DATASET ENTRIES:
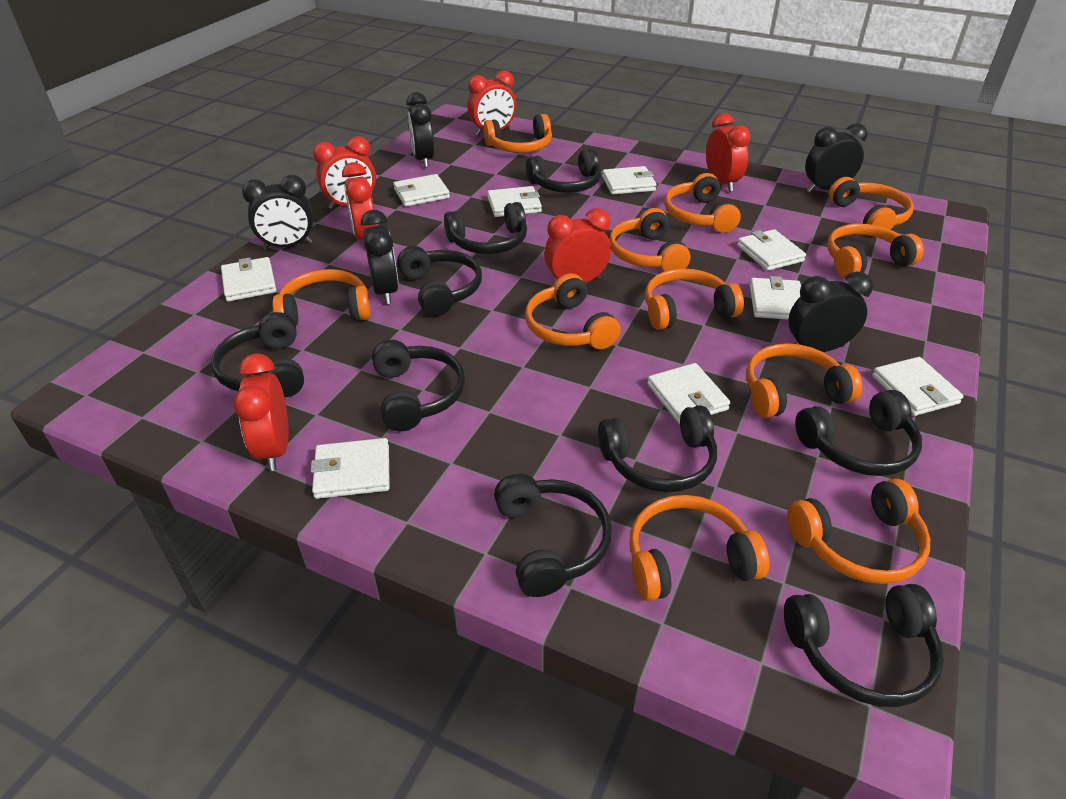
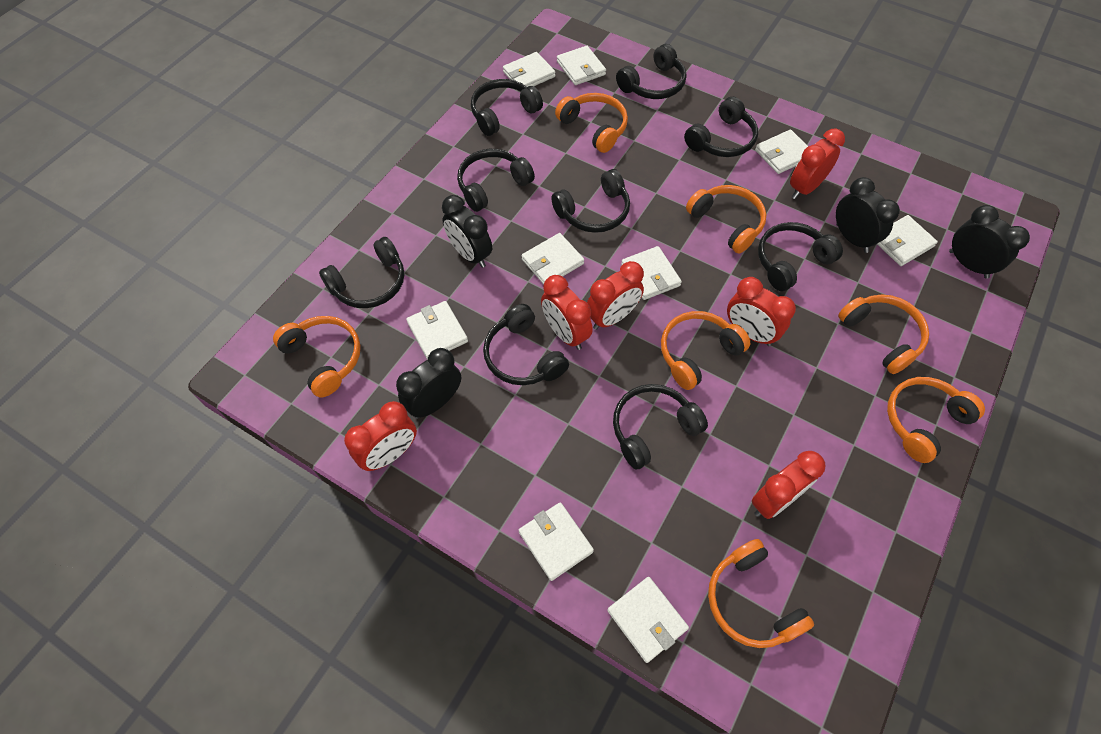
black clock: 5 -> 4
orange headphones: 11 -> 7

==

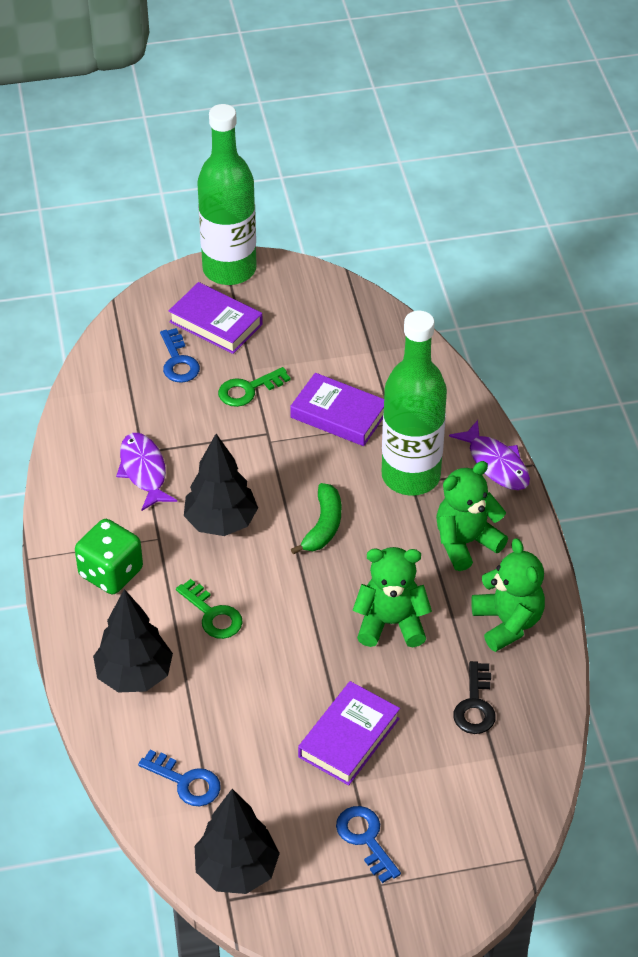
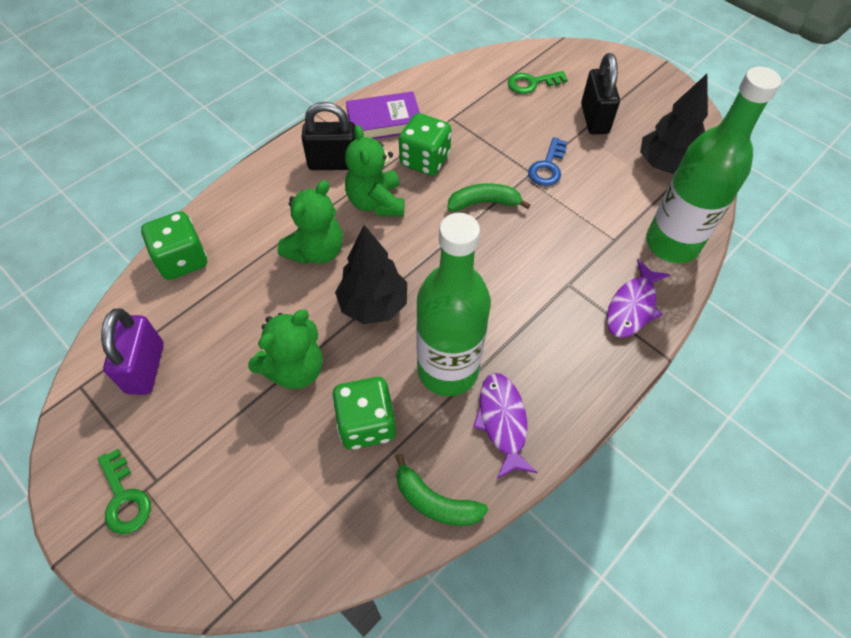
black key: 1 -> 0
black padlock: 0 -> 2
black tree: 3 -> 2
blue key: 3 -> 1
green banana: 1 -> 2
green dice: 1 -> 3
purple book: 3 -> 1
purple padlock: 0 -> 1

* * *

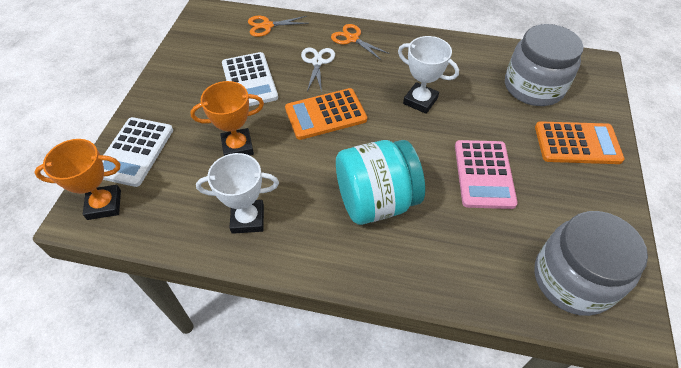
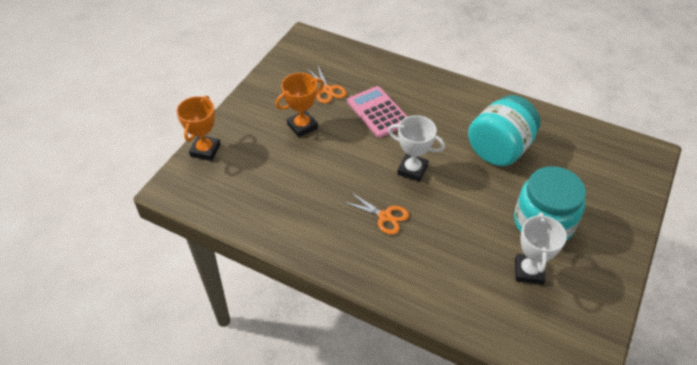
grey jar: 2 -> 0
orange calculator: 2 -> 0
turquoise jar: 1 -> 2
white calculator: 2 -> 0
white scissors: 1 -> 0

ASSIGNMENT: Find each line in the data above with the word "orange", then copy it.

SOLVED PROBLEM:
orange headphones: 11 -> 7
orange calculator: 2 -> 0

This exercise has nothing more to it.